- WORKING DATA
────
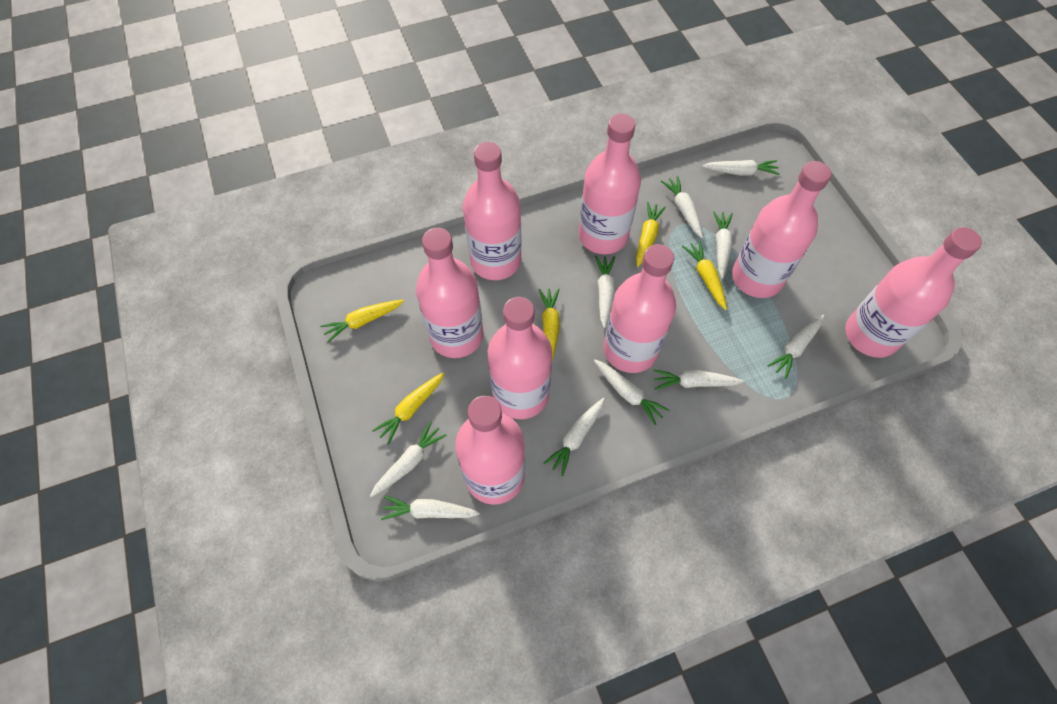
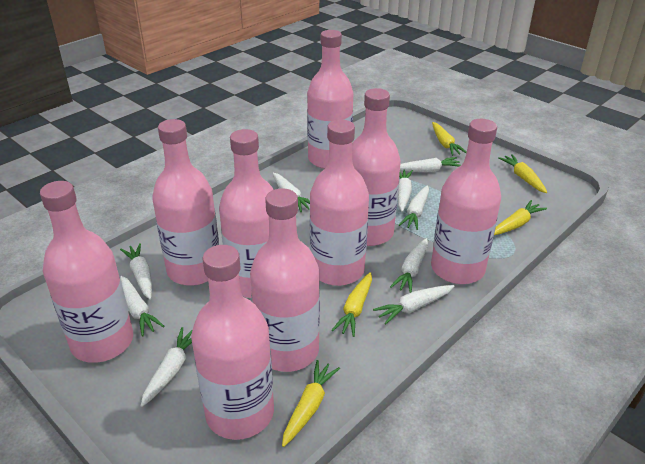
pink bottle: 8 -> 9
white carrot: 10 -> 9

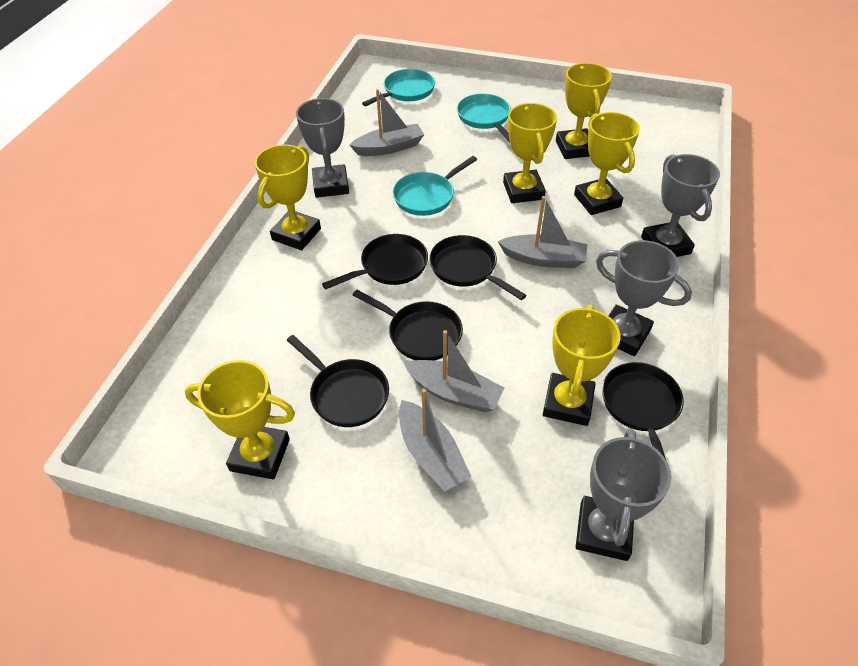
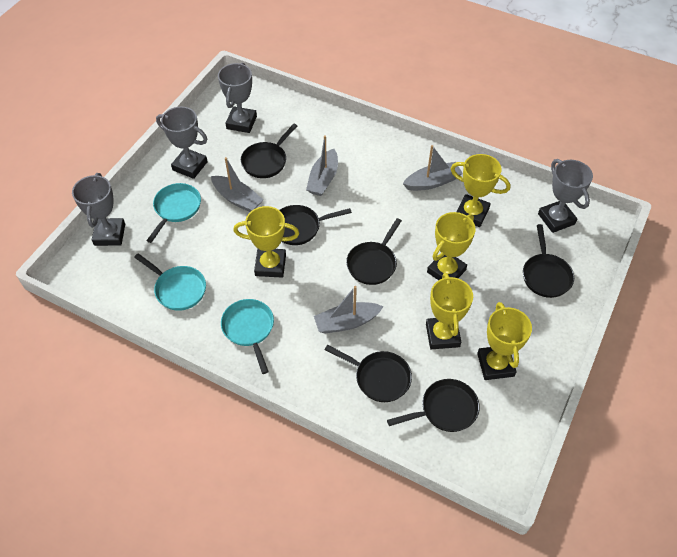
black pan: 5 -> 6
yellow trophy: 6 -> 5

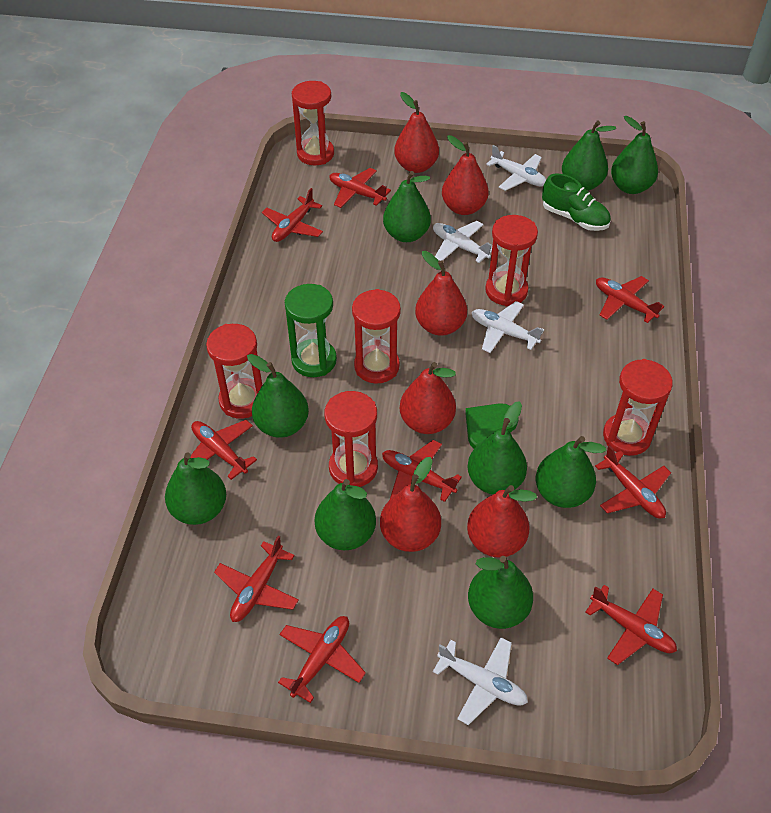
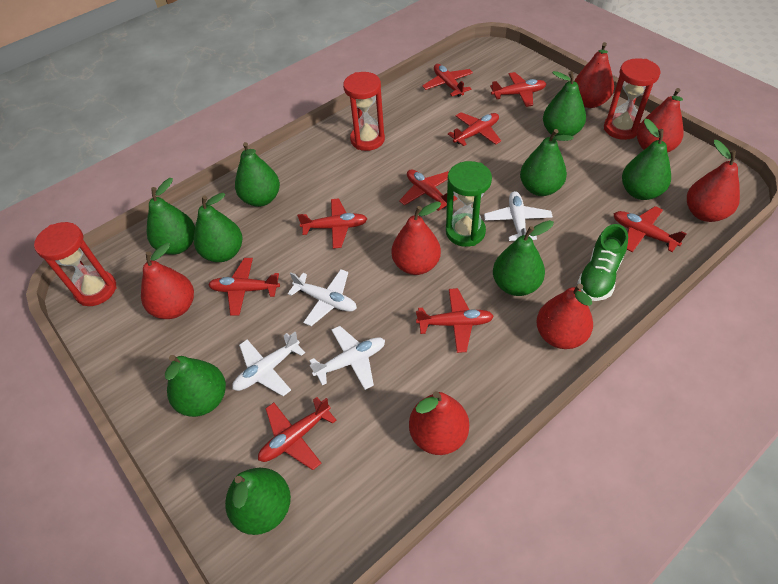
green heart: 1 -> 0
red hourglass: 6 -> 3
red pear: 6 -> 7

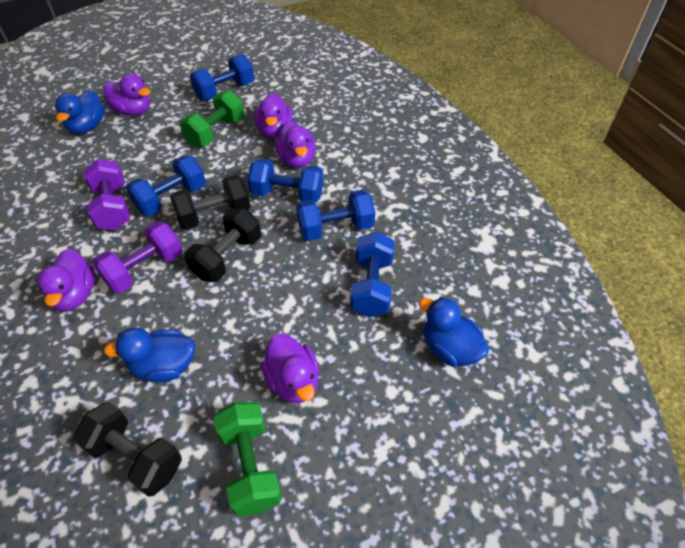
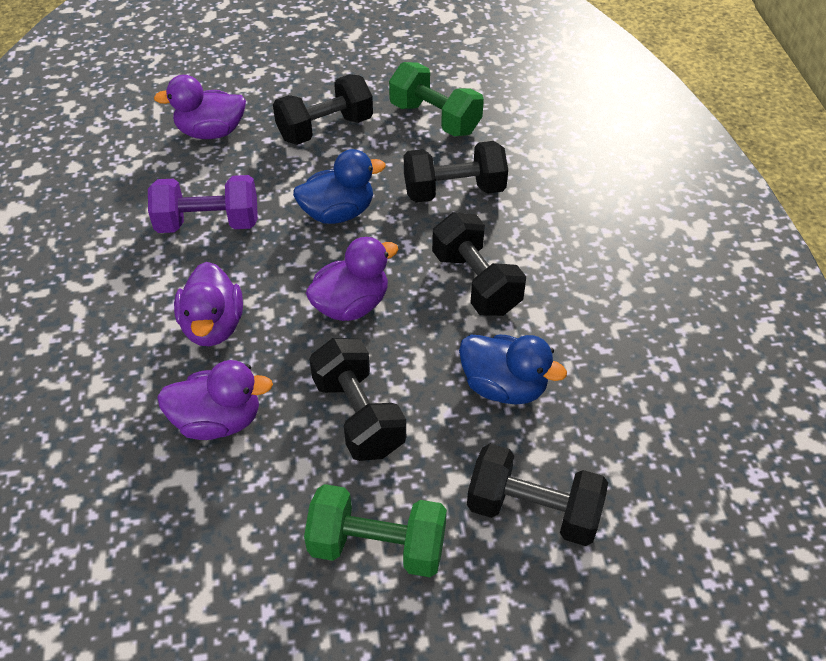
black dumbbell: 3 -> 5
blue duck: 3 -> 2
blue dumbbell: 5 -> 0
purple duck: 5 -> 4
purple dumbbell: 2 -> 1

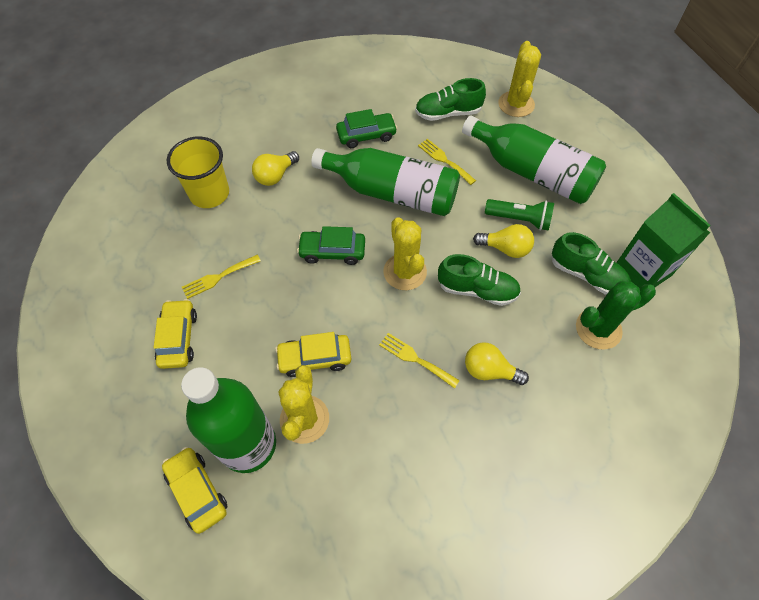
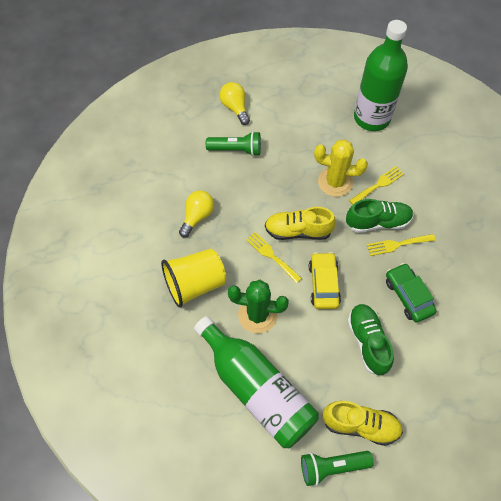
green bottle: 3 -> 2
green car: 2 -> 1
green carton: 1 -> 0
green flashlight: 1 -> 2
green shoe: 3 -> 2
yellow cactus: 3 -> 1
yellow car: 3 -> 1
yellow light bulb: 3 -> 2
yellow shoe: 0 -> 2

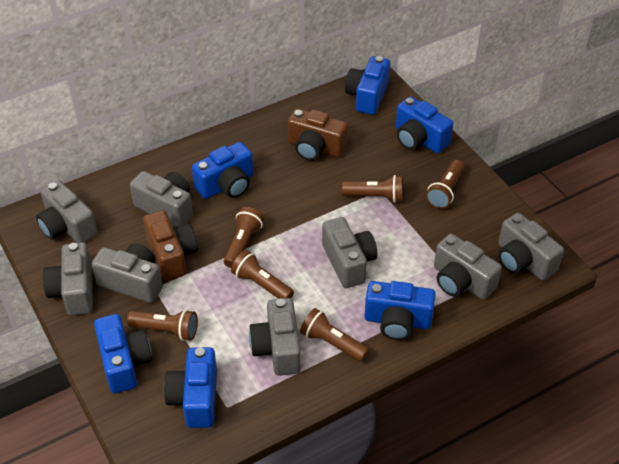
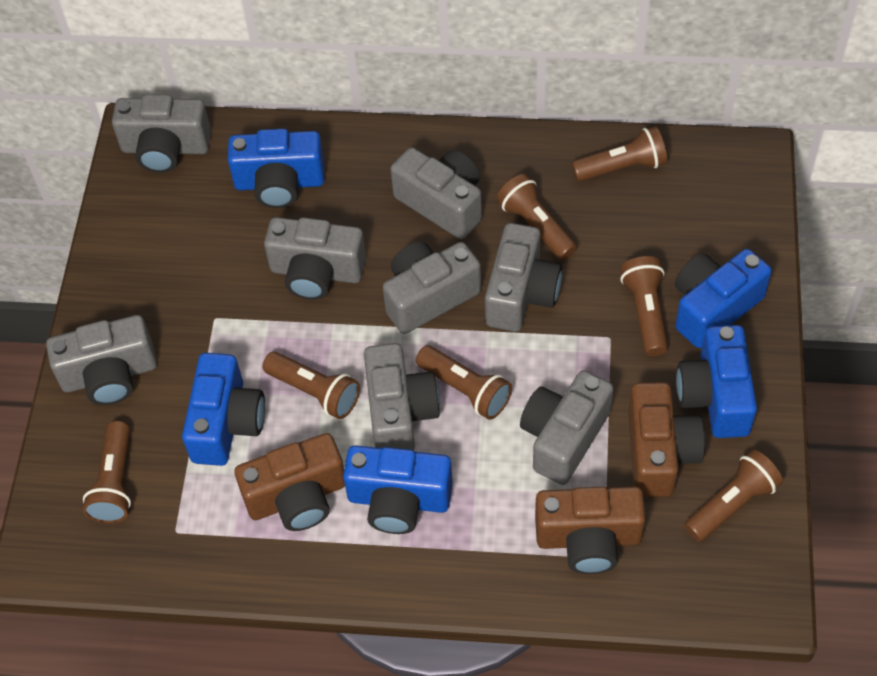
blue camera: 6 -> 5
brown camera: 2 -> 3
brown flashlight: 6 -> 7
────
- ASSIGNED TASK
Leave every picture out, and reproduce exactly the lines from the line bearing "green shoe: 3 -> 2" through the closing line of the material above.

- YOUR RESPONSE
green shoe: 3 -> 2
yellow cactus: 3 -> 1
yellow car: 3 -> 1
yellow light bulb: 3 -> 2
yellow shoe: 0 -> 2

blue camera: 6 -> 5
brown camera: 2 -> 3
brown flashlight: 6 -> 7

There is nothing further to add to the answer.